- [EXERCISE] For this exercise, write out the whole listing below exactly, omitting its images.

- [SUPPLIED MATERIAL]
_____

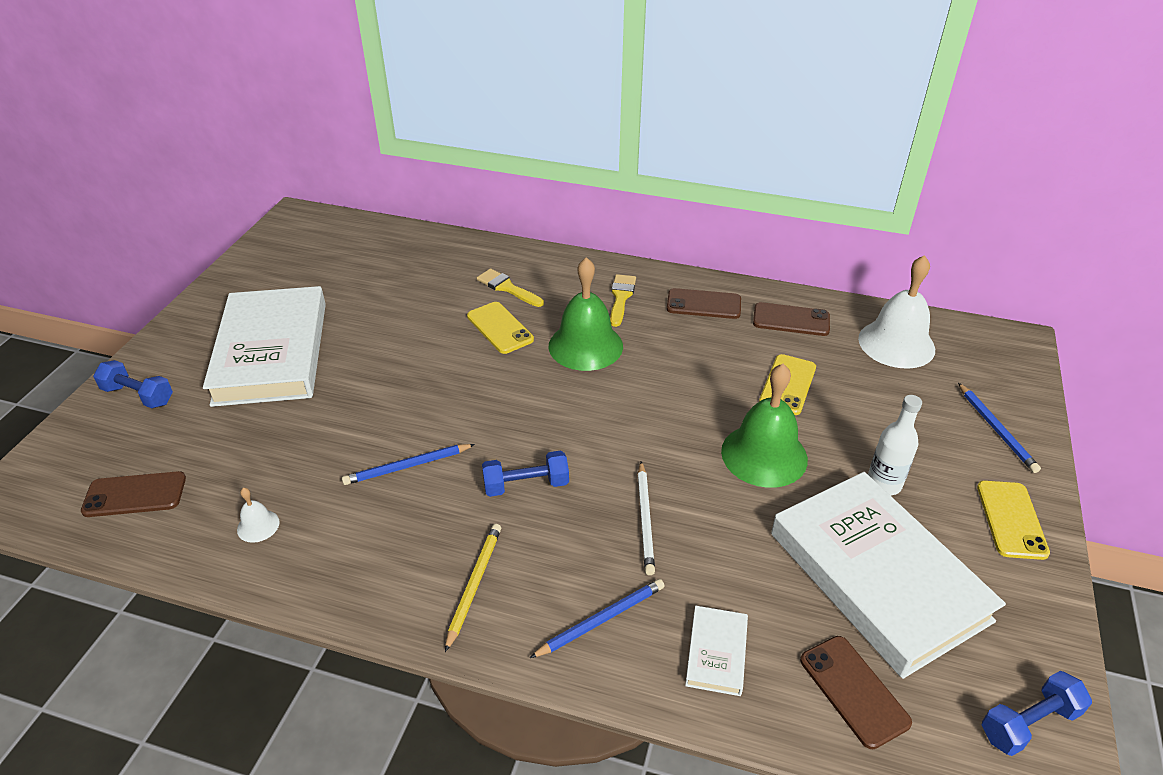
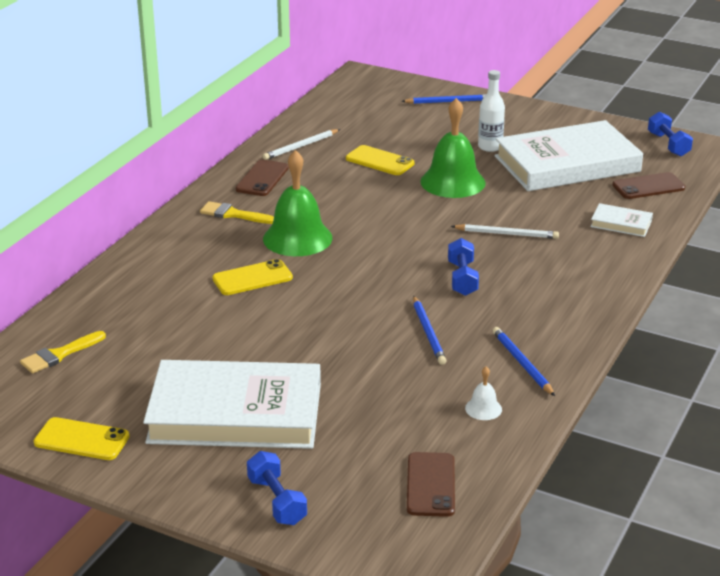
camera: 80 degrees left, 10 degrees down
(138, 395) = (277, 501): blue dumbbell -> blue dumbbell turned 60 degrees counterclockwise
(474, 584) = (558, 306): yellow pencil -> none
(507, 288) = (188, 270): yellow brush -> yellow brush (59, 355)
(601, 619) = (593, 259): blue pencil -> blue pencil (522, 363)
(791, 320) = (301, 146): brown phone -> white pencil
(896, 343) = (347, 114): white bell -> none
(1011, 519) = (528, 116): yellow phone -> yellow phone (81, 440)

_____

- [SOLUTION FOR THIS TASK]
camera: 80 degrees left, 10 degrees down
(138, 395) = (277, 501): blue dumbbell -> blue dumbbell turned 60 degrees counterclockwise
(474, 584) = (558, 306): yellow pencil -> none
(507, 288) = (188, 270): yellow brush -> yellow brush (59, 355)
(601, 619) = (593, 259): blue pencil -> blue pencil (522, 363)
(791, 320) = (301, 146): brown phone -> white pencil
(896, 343) = (347, 114): white bell -> none
(1011, 519) = (528, 116): yellow phone -> yellow phone (81, 440)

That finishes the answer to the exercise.